Start of Block

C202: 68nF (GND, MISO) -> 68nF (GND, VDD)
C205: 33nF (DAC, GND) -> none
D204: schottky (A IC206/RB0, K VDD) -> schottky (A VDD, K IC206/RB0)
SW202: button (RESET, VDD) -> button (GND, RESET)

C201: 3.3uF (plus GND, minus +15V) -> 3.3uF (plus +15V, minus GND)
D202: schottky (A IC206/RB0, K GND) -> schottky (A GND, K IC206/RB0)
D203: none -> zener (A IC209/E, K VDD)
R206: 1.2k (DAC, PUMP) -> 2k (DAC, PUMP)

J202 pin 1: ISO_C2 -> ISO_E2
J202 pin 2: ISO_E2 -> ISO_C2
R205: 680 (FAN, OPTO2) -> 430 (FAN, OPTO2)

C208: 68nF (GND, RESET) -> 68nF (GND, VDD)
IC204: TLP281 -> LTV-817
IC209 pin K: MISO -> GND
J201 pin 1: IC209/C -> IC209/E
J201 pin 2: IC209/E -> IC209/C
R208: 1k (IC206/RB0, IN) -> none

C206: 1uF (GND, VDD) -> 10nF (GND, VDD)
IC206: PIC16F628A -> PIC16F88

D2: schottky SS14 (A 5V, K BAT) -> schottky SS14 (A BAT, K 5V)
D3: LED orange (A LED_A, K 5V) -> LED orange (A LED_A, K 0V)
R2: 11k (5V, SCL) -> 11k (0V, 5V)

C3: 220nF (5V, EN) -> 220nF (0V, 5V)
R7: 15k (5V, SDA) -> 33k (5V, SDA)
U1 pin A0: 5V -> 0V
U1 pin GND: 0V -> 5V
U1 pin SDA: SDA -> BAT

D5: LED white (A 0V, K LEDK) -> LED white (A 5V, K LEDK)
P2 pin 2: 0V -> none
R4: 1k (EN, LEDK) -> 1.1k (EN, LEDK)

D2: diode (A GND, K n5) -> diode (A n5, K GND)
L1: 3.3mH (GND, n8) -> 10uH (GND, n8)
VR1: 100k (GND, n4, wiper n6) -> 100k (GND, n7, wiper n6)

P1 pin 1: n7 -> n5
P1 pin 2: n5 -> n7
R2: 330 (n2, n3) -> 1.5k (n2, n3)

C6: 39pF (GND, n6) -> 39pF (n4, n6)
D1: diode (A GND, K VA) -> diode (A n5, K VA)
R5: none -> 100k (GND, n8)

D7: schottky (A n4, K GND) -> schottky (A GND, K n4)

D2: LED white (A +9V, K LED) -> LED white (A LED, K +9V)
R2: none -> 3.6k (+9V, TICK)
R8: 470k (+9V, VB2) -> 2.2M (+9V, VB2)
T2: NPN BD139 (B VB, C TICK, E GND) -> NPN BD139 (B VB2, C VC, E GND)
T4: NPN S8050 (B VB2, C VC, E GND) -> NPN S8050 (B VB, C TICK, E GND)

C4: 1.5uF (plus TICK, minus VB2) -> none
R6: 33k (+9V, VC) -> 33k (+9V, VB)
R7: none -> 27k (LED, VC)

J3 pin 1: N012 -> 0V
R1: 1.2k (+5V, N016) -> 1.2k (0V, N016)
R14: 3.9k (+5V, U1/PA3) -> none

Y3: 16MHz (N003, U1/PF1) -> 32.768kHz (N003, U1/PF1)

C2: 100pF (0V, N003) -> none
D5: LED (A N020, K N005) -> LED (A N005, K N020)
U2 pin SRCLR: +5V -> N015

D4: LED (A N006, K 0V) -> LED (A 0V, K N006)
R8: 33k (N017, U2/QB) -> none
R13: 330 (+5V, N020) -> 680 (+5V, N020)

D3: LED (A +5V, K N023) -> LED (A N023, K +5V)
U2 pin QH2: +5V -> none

End of Block

» **YOUR TASK**:
State the number of lines in the preceding entries that include the word "LEDK". Provide nothing else.

» **ANSWER TO THE EXERCISE**:
2